Source records

╔══

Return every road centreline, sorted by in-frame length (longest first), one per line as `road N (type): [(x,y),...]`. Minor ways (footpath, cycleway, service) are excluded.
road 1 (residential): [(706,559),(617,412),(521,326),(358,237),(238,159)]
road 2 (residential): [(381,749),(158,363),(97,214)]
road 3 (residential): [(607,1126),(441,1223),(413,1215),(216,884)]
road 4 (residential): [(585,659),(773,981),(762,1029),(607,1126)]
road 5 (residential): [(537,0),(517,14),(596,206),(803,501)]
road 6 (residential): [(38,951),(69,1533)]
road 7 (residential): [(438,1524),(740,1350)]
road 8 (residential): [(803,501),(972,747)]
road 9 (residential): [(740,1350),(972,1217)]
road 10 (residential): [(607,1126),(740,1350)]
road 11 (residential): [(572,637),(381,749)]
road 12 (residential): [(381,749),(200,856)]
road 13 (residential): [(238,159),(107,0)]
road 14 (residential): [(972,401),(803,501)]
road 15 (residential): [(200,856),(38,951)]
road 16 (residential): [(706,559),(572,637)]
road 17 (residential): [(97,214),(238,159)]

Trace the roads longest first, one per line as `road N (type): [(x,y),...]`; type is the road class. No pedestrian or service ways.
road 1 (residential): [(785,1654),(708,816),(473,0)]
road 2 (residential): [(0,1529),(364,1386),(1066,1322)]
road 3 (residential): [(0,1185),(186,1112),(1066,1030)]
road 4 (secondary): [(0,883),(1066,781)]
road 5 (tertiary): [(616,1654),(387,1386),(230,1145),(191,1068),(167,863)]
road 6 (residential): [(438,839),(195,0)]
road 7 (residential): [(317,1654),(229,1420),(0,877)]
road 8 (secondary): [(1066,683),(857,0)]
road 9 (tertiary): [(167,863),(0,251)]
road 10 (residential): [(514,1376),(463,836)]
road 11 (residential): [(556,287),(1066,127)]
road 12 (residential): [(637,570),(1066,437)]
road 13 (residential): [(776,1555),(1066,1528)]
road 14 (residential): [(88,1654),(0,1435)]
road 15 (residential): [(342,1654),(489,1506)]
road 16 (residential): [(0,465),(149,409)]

╚══

Assigned task:
None of the records may be omitted or altered when they are given again.

Answer below:
Return every road centreline, sorted by in-frame length (longest first), one per line as `road N (type): [(x,y),...]`. Minor ways (footpath, cycleway, service) are excluded.
road 1 (residential): [(706,559),(617,412),(521,326),(358,237),(238,159)]
road 2 (residential): [(381,749),(158,363),(97,214)]
road 3 (residential): [(607,1126),(441,1223),(413,1215),(216,884)]
road 4 (residential): [(585,659),(773,981),(762,1029),(607,1126)]
road 5 (residential): [(537,0),(517,14),(596,206),(803,501)]
road 6 (residential): [(38,951),(69,1533)]
road 7 (residential): [(438,1524),(740,1350)]
road 8 (residential): [(803,501),(972,747)]
road 9 (residential): [(740,1350),(972,1217)]
road 10 (residential): [(607,1126),(740,1350)]
road 11 (residential): [(572,637),(381,749)]
road 12 (residential): [(381,749),(200,856)]
road 13 (residential): [(238,159),(107,0)]
road 14 (residential): [(972,401),(803,501)]
road 15 (residential): [(200,856),(38,951)]
road 16 (residential): [(706,559),(572,637)]
road 17 (residential): [(97,214),(238,159)]

Trace the roads longest first, one per line as `road N (type): [(x,y),...]`; type is the road class. No pedestrian or service ways.
road 1 (residential): [(785,1654),(708,816),(473,0)]
road 2 (residential): [(0,1529),(364,1386),(1066,1322)]
road 3 (residential): [(0,1185),(186,1112),(1066,1030)]
road 4 (secondary): [(0,883),(1066,781)]
road 5 (tertiary): [(616,1654),(387,1386),(230,1145),(191,1068),(167,863)]
road 6 (residential): [(438,839),(195,0)]
road 7 (residential): [(317,1654),(229,1420),(0,877)]
road 8 (secondary): [(1066,683),(857,0)]
road 9 (tertiary): [(167,863),(0,251)]
road 10 (residential): [(514,1376),(463,836)]
road 11 (residential): [(556,287),(1066,127)]
road 12 (residential): [(637,570),(1066,437)]
road 13 (residential): [(776,1555),(1066,1528)]
road 14 (residential): [(88,1654),(0,1435)]
road 15 (residential): [(342,1654),(489,1506)]
road 16 (residential): [(0,465),(149,409)]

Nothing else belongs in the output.